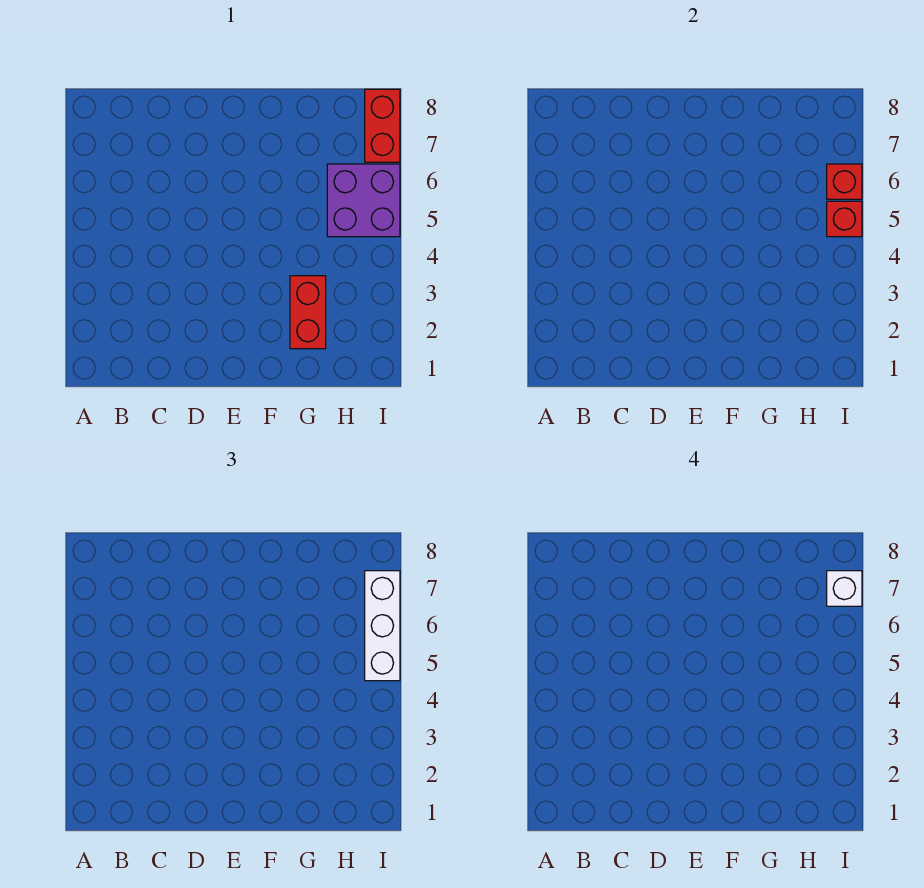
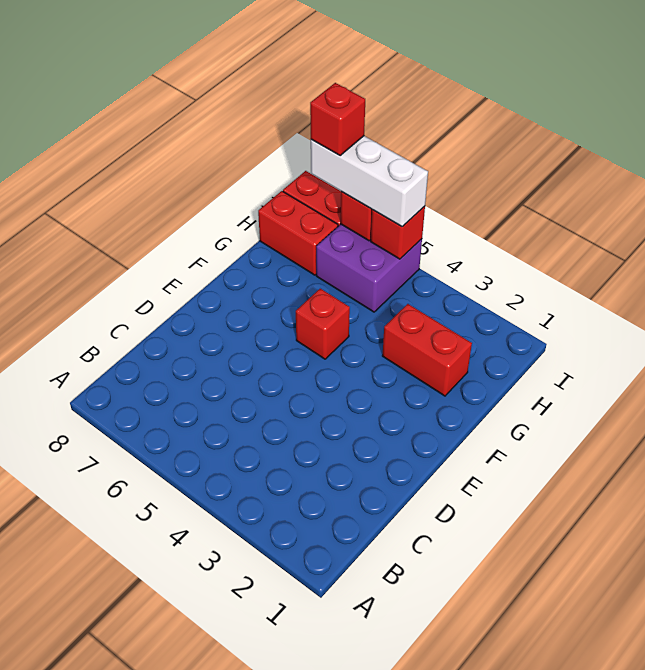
none -> red brick F5 level 1
none -> red brick H7:H8 level 1
white brick I7 level 4 -> red brick I7 level 4

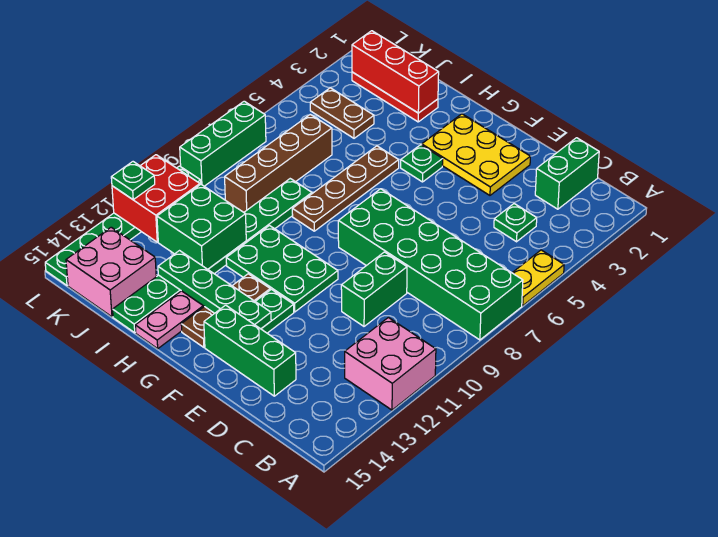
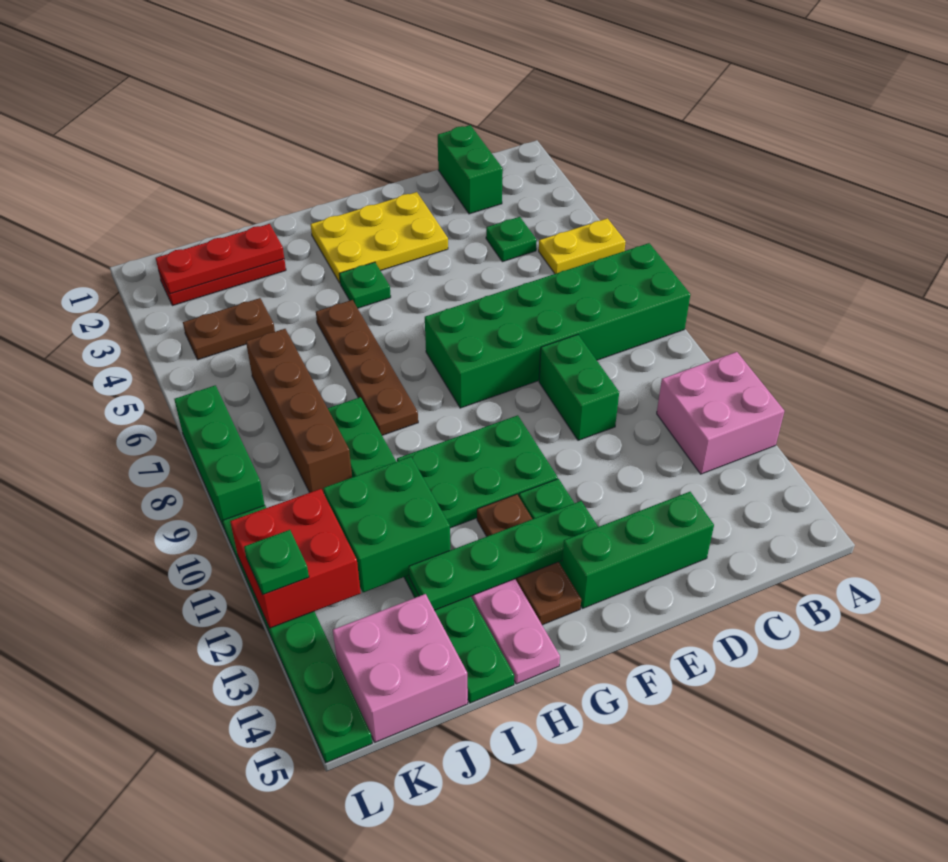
yellow plate A5:A6 level 1 -> yellow plate A5:B5 level 1
red brick I2:K2 level 2 -> red plate I2:K2 level 2

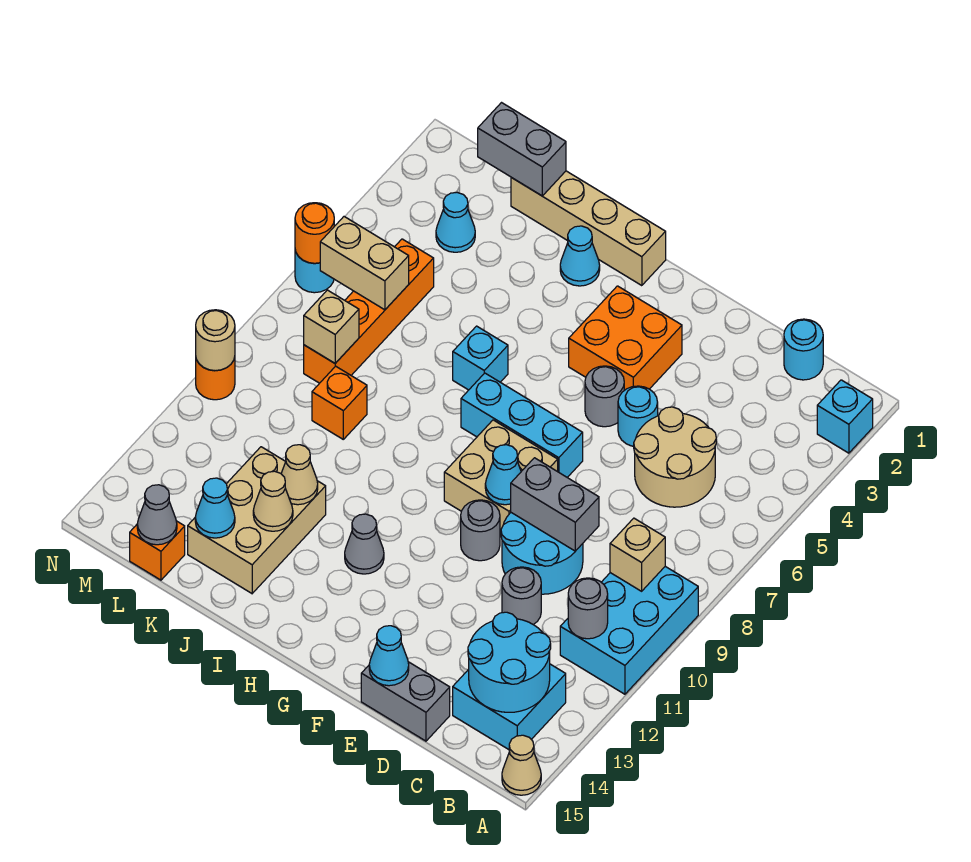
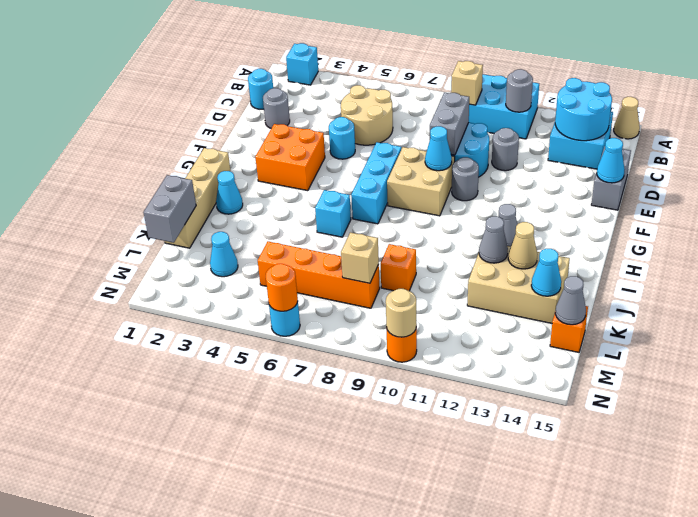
grey round brick F5 level 1 -> grey round brick D2 level 1
tan cone J12 level 2 -> grey cone J12 level 2
tan brick L6:M6 level 2 -> none

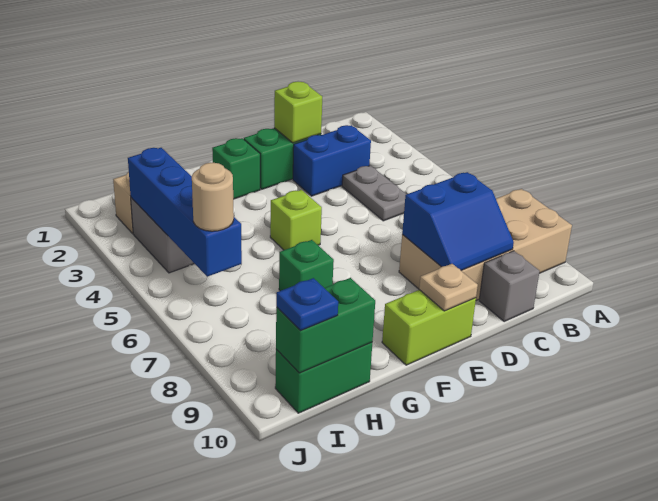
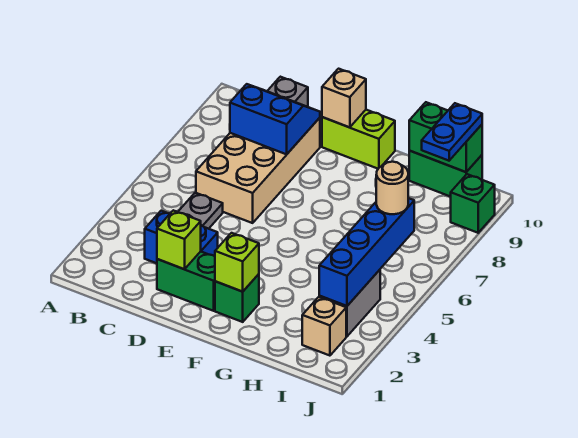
tan brick A8:D9 level 1 -> tan brick C6:D9 level 1
tan plate E10 level 2 -> tan brick E10 level 2
lime brick F5 level 1 -> lime brick F2 level 2
green brick G7 level 1 -> green brick J9 level 1
blue plate I10 level 3 -> blue plate I9:I10 level 3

* * * * * * *

TASK GOAL: Please retype every record exactly, leaving the pictures out.

EXPECTED OUTPUT:
none -> red brick F5 level 1
none -> red brick H7:H8 level 1
white brick I7 level 4 -> red brick I7 level 4

yellow plate A5:A6 level 1 -> yellow plate A5:B5 level 1
red brick I2:K2 level 2 -> red plate I2:K2 level 2

grey round brick F5 level 1 -> grey round brick D2 level 1
tan cone J12 level 2 -> grey cone J12 level 2
tan brick L6:M6 level 2 -> none

tan brick A8:D9 level 1 -> tan brick C6:D9 level 1
tan plate E10 level 2 -> tan brick E10 level 2
lime brick F5 level 1 -> lime brick F2 level 2
green brick G7 level 1 -> green brick J9 level 1
blue plate I10 level 3 -> blue plate I9:I10 level 3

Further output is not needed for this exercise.